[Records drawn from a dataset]
::::::::::
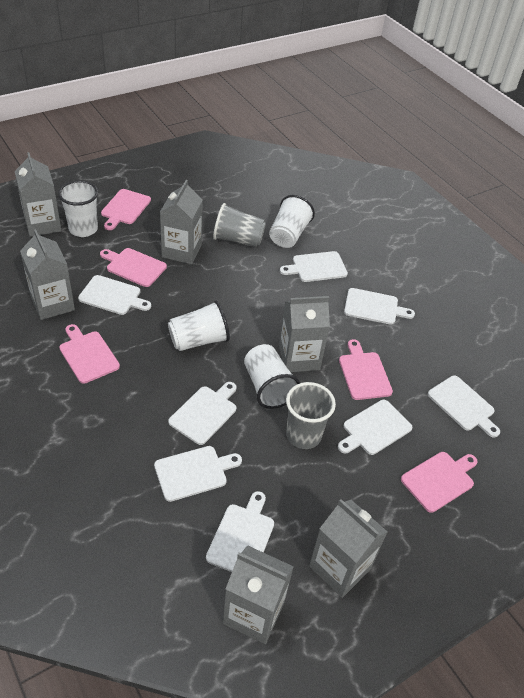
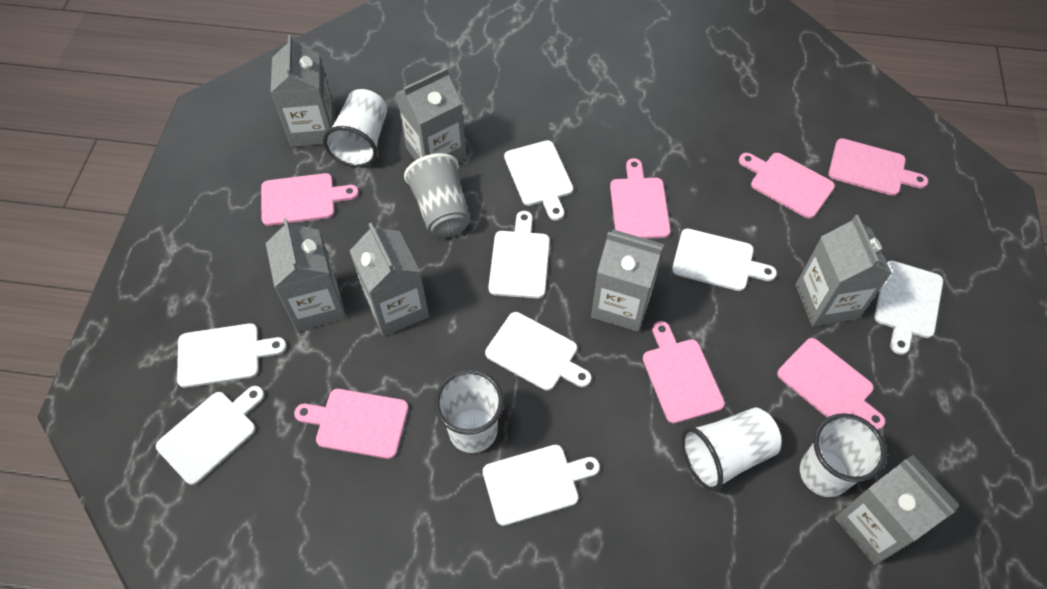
grey carton: 6 -> 7
grey cup: 2 -> 1
pink cutting board: 5 -> 7

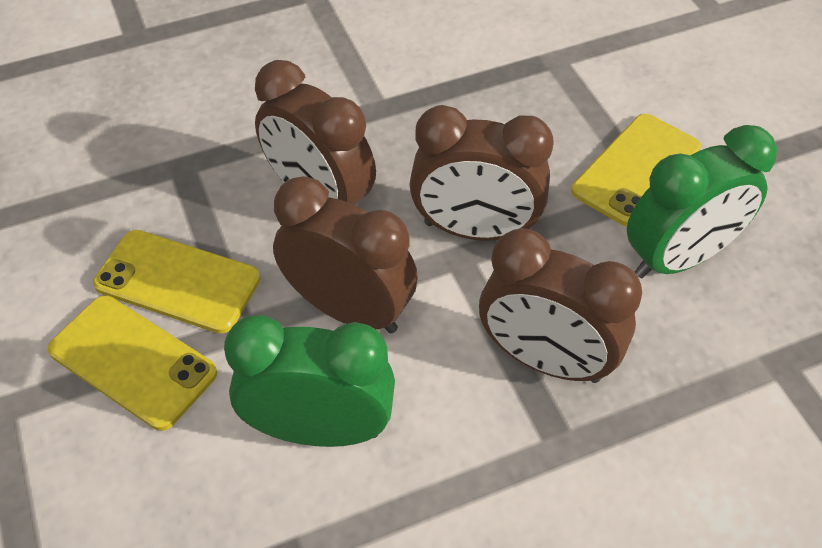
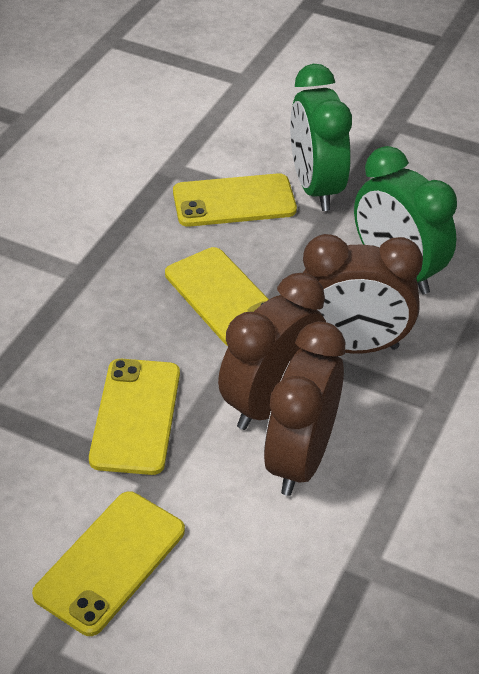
brown clock: 4 -> 3
yellow phone: 3 -> 4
::::::::::
▶ **REQUEST**
Repeat the entries exactly and keep the pictures out of the copy.

▶ **RESPONSE FOR THIS EXERCISE**
grey carton: 6 -> 7
grey cup: 2 -> 1
pink cutting board: 5 -> 7

brown clock: 4 -> 3
yellow phone: 3 -> 4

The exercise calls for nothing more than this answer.